---------- Data listing ----------
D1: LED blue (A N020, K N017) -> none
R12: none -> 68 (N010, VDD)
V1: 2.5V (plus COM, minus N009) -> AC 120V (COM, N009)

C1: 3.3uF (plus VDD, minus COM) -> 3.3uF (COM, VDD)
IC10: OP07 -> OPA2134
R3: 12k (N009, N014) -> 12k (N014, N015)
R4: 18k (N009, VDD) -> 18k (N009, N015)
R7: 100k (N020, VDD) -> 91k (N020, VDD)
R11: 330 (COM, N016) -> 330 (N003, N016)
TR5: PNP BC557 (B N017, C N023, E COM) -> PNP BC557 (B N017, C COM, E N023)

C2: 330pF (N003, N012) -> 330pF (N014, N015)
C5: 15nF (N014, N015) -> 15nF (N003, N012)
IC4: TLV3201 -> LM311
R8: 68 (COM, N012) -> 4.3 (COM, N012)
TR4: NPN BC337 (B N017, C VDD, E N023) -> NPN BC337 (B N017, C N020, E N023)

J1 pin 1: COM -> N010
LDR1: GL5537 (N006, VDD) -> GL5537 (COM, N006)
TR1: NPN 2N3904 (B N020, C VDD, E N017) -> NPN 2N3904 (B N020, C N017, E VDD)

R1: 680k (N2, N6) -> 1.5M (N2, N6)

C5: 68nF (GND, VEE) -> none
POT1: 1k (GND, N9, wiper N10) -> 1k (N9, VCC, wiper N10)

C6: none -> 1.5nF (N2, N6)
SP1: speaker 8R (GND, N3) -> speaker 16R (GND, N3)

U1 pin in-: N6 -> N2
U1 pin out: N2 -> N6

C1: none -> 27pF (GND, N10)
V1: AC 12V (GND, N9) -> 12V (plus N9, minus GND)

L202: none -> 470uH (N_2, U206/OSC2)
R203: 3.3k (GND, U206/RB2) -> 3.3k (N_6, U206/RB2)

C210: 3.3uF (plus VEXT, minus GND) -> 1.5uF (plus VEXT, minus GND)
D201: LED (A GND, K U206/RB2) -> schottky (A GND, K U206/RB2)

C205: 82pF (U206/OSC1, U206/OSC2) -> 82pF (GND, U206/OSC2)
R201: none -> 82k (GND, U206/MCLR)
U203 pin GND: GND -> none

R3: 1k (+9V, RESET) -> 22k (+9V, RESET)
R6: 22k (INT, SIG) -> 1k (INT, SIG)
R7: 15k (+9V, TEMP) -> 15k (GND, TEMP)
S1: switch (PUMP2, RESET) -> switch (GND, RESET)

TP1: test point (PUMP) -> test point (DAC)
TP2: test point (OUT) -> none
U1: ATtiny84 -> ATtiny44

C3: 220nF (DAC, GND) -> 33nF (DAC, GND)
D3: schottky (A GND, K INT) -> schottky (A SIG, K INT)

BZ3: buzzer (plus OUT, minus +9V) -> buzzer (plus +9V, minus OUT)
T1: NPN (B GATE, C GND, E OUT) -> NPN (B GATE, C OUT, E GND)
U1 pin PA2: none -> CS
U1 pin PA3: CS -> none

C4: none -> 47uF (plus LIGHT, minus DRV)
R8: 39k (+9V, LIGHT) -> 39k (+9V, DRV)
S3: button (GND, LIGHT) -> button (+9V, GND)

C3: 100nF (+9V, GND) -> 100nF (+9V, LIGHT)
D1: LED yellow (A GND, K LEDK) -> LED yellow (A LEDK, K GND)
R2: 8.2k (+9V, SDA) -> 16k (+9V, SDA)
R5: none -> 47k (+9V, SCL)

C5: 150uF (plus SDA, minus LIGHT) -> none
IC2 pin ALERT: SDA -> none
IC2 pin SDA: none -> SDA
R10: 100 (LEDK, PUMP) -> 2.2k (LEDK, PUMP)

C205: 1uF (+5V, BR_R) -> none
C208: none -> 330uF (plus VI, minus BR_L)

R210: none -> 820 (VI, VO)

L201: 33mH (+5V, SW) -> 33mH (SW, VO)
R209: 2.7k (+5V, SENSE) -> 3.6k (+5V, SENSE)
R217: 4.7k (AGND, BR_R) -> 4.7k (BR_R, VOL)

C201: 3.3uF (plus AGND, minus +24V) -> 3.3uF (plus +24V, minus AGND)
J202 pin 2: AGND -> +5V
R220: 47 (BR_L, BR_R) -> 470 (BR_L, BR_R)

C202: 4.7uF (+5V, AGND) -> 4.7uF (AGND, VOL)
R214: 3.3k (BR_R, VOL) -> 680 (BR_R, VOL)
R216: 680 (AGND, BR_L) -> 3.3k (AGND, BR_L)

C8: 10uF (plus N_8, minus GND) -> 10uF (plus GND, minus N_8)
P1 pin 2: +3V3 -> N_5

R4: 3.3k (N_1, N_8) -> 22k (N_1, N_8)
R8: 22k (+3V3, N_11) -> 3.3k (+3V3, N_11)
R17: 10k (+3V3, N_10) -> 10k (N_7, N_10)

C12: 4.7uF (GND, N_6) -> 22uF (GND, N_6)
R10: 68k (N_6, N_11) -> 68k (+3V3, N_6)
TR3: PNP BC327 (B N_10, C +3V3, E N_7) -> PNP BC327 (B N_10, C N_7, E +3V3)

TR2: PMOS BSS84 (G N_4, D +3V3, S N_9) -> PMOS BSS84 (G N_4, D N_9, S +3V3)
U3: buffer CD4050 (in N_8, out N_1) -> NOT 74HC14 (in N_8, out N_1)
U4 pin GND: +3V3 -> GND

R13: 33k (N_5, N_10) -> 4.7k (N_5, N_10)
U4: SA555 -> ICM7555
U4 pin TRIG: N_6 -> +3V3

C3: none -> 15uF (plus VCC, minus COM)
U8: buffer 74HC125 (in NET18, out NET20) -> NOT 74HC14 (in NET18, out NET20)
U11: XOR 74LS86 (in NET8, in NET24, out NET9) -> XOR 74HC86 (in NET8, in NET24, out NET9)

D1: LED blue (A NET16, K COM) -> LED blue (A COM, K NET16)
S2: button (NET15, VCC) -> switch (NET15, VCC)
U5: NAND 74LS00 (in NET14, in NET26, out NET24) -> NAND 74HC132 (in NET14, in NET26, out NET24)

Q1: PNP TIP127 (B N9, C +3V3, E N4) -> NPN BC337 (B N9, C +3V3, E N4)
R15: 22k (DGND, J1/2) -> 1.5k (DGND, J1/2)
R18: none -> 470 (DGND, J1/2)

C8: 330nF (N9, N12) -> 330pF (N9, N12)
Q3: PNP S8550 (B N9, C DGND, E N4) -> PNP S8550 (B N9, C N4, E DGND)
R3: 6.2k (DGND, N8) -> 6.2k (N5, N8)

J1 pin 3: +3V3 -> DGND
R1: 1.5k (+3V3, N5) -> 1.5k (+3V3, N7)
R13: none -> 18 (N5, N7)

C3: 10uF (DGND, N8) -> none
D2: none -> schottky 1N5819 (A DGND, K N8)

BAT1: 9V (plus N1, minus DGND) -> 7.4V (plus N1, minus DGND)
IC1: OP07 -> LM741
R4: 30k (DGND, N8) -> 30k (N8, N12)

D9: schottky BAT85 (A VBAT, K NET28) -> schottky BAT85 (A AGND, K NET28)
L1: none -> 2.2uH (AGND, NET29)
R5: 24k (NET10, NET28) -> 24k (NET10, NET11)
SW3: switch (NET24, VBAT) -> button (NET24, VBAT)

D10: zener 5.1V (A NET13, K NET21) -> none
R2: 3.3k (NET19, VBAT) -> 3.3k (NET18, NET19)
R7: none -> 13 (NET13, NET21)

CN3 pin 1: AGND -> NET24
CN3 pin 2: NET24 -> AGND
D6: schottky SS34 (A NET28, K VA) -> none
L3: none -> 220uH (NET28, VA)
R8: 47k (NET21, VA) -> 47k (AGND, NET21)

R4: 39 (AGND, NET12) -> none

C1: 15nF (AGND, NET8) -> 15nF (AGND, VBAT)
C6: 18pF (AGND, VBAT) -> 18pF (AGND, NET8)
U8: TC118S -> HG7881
----------
• Task details:
Start with the line above that contains "R6: 22k (INT, SIG) -> 1k (INT, SIG)" and stop after the line that contains "U4 pin GND: +3V3 -> GND". Output those lines exactly, and only those.

• Exercise result:
R6: 22k (INT, SIG) -> 1k (INT, SIG)
R7: 15k (+9V, TEMP) -> 15k (GND, TEMP)
S1: switch (PUMP2, RESET) -> switch (GND, RESET)

TP1: test point (PUMP) -> test point (DAC)
TP2: test point (OUT) -> none
U1: ATtiny84 -> ATtiny44

C3: 220nF (DAC, GND) -> 33nF (DAC, GND)
D3: schottky (A GND, K INT) -> schottky (A SIG, K INT)

BZ3: buzzer (plus OUT, minus +9V) -> buzzer (plus +9V, minus OUT)
T1: NPN (B GATE, C GND, E OUT) -> NPN (B GATE, C OUT, E GND)
U1 pin PA2: none -> CS
U1 pin PA3: CS -> none

C4: none -> 47uF (plus LIGHT, minus DRV)
R8: 39k (+9V, LIGHT) -> 39k (+9V, DRV)
S3: button (GND, LIGHT) -> button (+9V, GND)

C3: 100nF (+9V, GND) -> 100nF (+9V, LIGHT)
D1: LED yellow (A GND, K LEDK) -> LED yellow (A LEDK, K GND)
R2: 8.2k (+9V, SDA) -> 16k (+9V, SDA)
R5: none -> 47k (+9V, SCL)

C5: 150uF (plus SDA, minus LIGHT) -> none
IC2 pin ALERT: SDA -> none
IC2 pin SDA: none -> SDA
R10: 100 (LEDK, PUMP) -> 2.2k (LEDK, PUMP)

C205: 1uF (+5V, BR_R) -> none
C208: none -> 330uF (plus VI, minus BR_L)

R210: none -> 820 (VI, VO)

L201: 33mH (+5V, SW) -> 33mH (SW, VO)
R209: 2.7k (+5V, SENSE) -> 3.6k (+5V, SENSE)
R217: 4.7k (AGND, BR_R) -> 4.7k (BR_R, VOL)

C201: 3.3uF (plus AGND, minus +24V) -> 3.3uF (plus +24V, minus AGND)
J202 pin 2: AGND -> +5V
R220: 47 (BR_L, BR_R) -> 470 (BR_L, BR_R)

C202: 4.7uF (+5V, AGND) -> 4.7uF (AGND, VOL)
R214: 3.3k (BR_R, VOL) -> 680 (BR_R, VOL)
R216: 680 (AGND, BR_L) -> 3.3k (AGND, BR_L)

C8: 10uF (plus N_8, minus GND) -> 10uF (plus GND, minus N_8)
P1 pin 2: +3V3 -> N_5

R4: 3.3k (N_1, N_8) -> 22k (N_1, N_8)
R8: 22k (+3V3, N_11) -> 3.3k (+3V3, N_11)
R17: 10k (+3V3, N_10) -> 10k (N_7, N_10)

C12: 4.7uF (GND, N_6) -> 22uF (GND, N_6)
R10: 68k (N_6, N_11) -> 68k (+3V3, N_6)
TR3: PNP BC327 (B N_10, C +3V3, E N_7) -> PNP BC327 (B N_10, C N_7, E +3V3)

TR2: PMOS BSS84 (G N_4, D +3V3, S N_9) -> PMOS BSS84 (G N_4, D N_9, S +3V3)
U3: buffer CD4050 (in N_8, out N_1) -> NOT 74HC14 (in N_8, out N_1)
U4 pin GND: +3V3 -> GND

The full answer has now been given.